[Colored object listings]
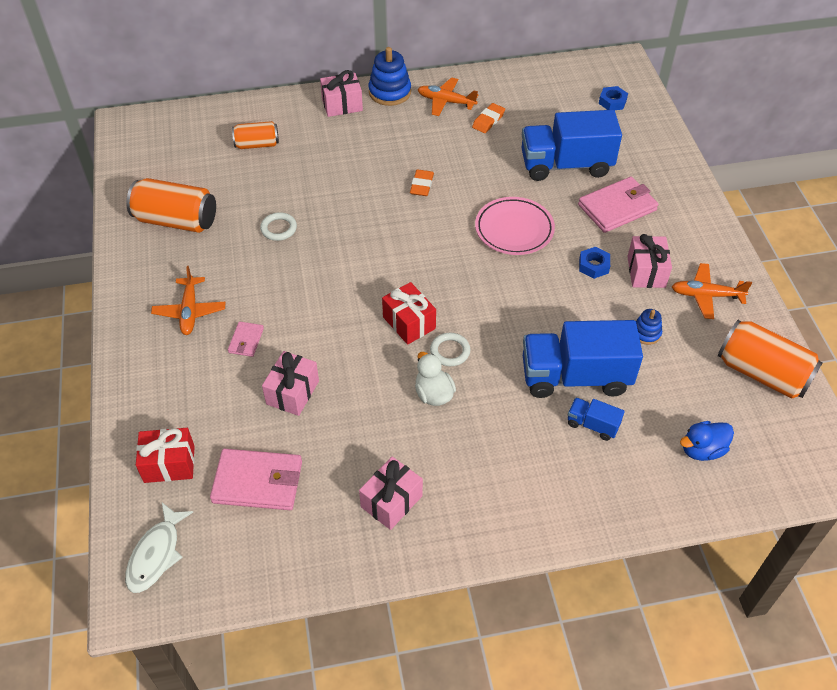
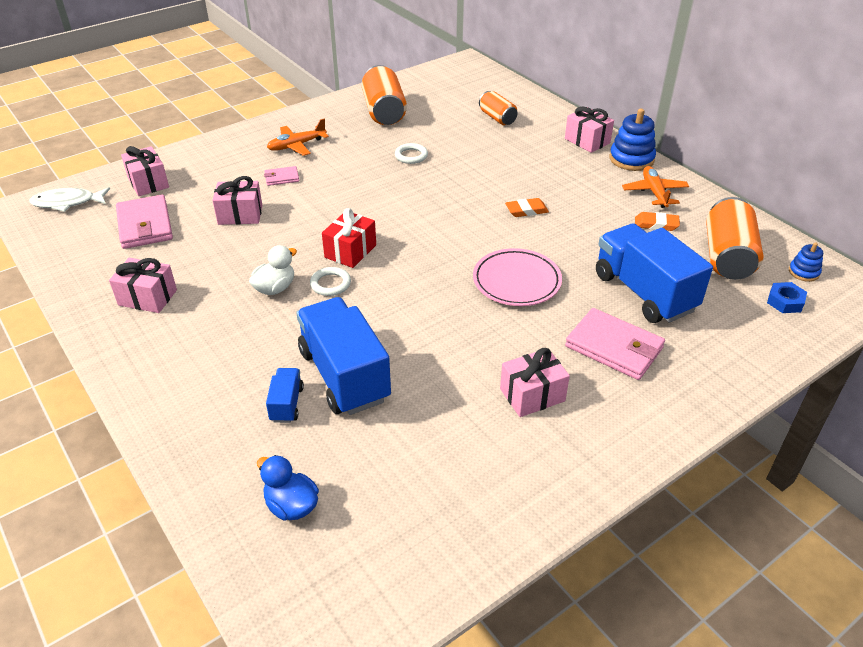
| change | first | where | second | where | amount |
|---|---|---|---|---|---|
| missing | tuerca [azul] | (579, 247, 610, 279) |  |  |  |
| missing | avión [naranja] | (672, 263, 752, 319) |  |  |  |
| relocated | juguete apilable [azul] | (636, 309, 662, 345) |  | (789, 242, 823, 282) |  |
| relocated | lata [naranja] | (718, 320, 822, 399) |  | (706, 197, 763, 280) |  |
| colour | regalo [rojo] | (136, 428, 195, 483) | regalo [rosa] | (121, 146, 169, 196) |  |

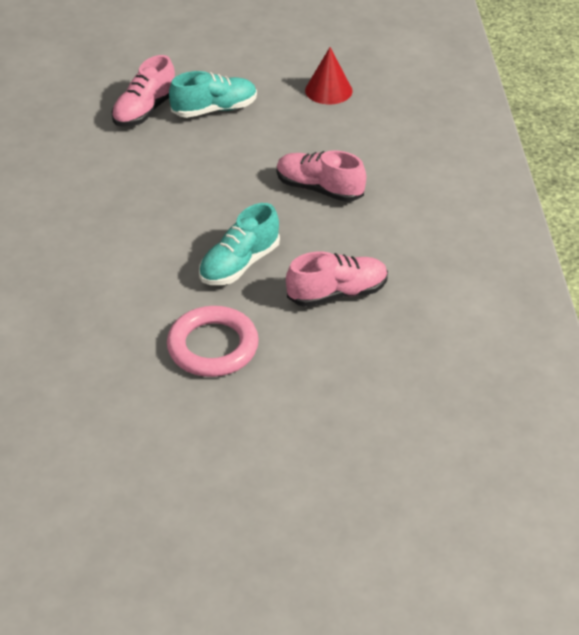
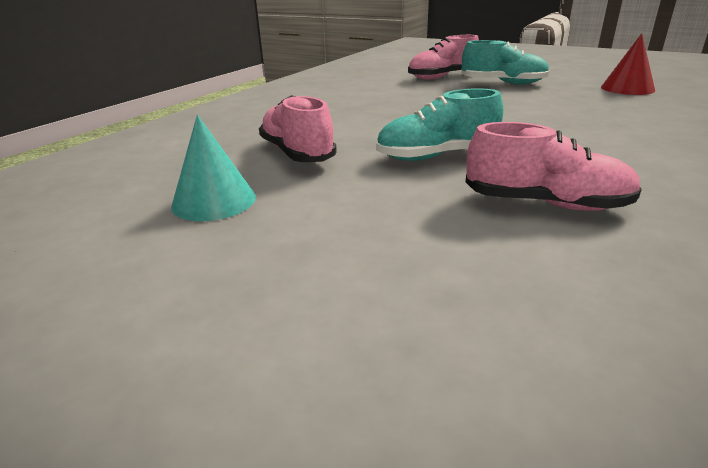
| change | first | where | second | where | amount |
|---|---|---|---|---|---|
| missing | anillo [rosa] | (167, 306, 259, 377) |  |  |  |
| appeared |  |  | cono [turquesa] | (171, 115, 256, 221) |  |
| relocated | zapato [rosa] | (276, 150, 366, 202) |  | (259, 95, 337, 162) |  |

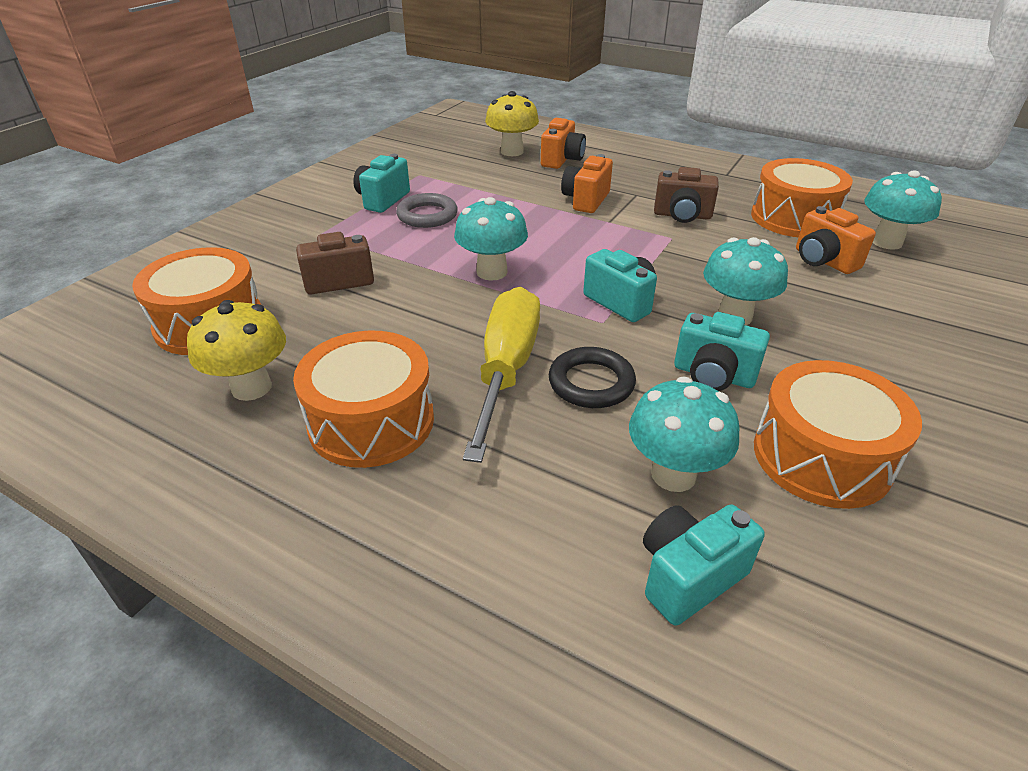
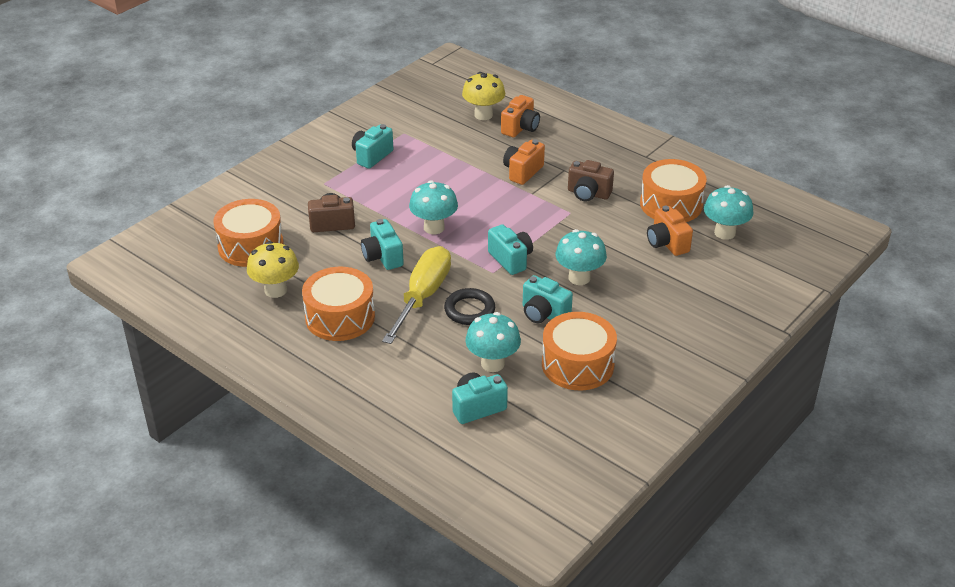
| change | first | where | second | where | amount |
|---|---|---|---|---|---|
| missing | anillo [gris] | (396, 193, 458, 228) |  |  |  |
| appeared |  |  | cámara [turquesa] | (361, 219, 404, 270) |  |

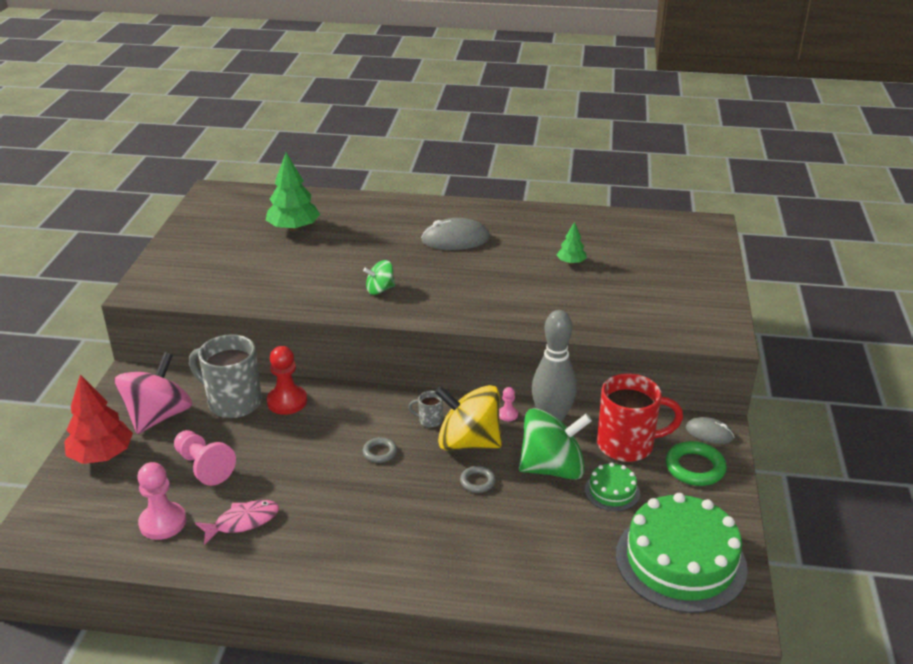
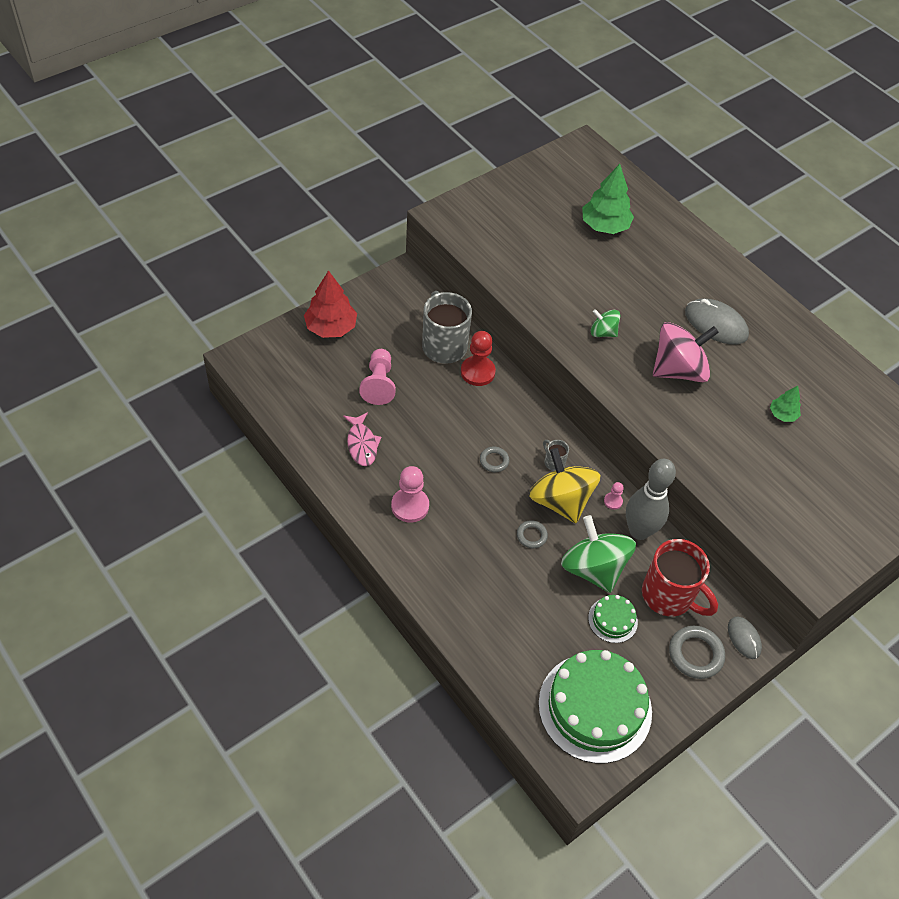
| change | first | where | second | where | amount |
|---|---|---|---|---|---|
| relocated | peonza [rosa] | (114, 352, 193, 434) |  | (653, 322, 719, 382) |  |
| relocated | peón [rosa] | (137, 462, 186, 540) |  | (391, 466, 429, 523) |  |
| colour | anillo [verde] | (666, 441, 727, 486) | anillo [gris] | (669, 626, 725, 679) |  |
| spun | pez [rosa] | (195, 500, 279, 545) |  | (343, 412, 382, 466) | 60 degrees clockwise |
| spun | peonza [verde] | (519, 408, 592, 480) |  | (561, 515, 636, 593) | 150 degrees counterclockwise |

What the task requires>
Please copy exactly the lines from the one containing "relocated | juguete" through the last line of the records, both ends included, and leave out any pictures.

Response to this task>
| relocated | juguete apilable [azul] | (636, 309, 662, 345) |  | (789, 242, 823, 282) |  |
| relocated | lata [naranja] | (718, 320, 822, 399) |  | (706, 197, 763, 280) |  |
| colour | regalo [rojo] | (136, 428, 195, 483) | regalo [rosa] | (121, 146, 169, 196) |  |

| change | first | where | second | where | amount |
|---|---|---|---|---|---|
| missing | anillo [rosa] | (167, 306, 259, 377) |  |  |  |
| appeared |  |  | cono [turquesa] | (171, 115, 256, 221) |  |
| relocated | zapato [rosa] | (276, 150, 366, 202) |  | (259, 95, 337, 162) |  |

| change | first | where | second | where | amount |
|---|---|---|---|---|---|
| missing | anillo [gris] | (396, 193, 458, 228) |  |  |  |
| appeared |  |  | cámara [turquesa] | (361, 219, 404, 270) |  |

| change | first | where | second | where | amount |
|---|---|---|---|---|---|
| relocated | peonza [rosa] | (114, 352, 193, 434) |  | (653, 322, 719, 382) |  |
| relocated | peón [rosa] | (137, 462, 186, 540) |  | (391, 466, 429, 523) |  |
| colour | anillo [verde] | (666, 441, 727, 486) | anillo [gris] | (669, 626, 725, 679) |  |
| spun | pez [rosa] | (195, 500, 279, 545) |  | (343, 412, 382, 466) | 60 degrees clockwise |
| spun | peonza [verde] | (519, 408, 592, 480) |  | (561, 515, 636, 593) | 150 degrees counterclockwise |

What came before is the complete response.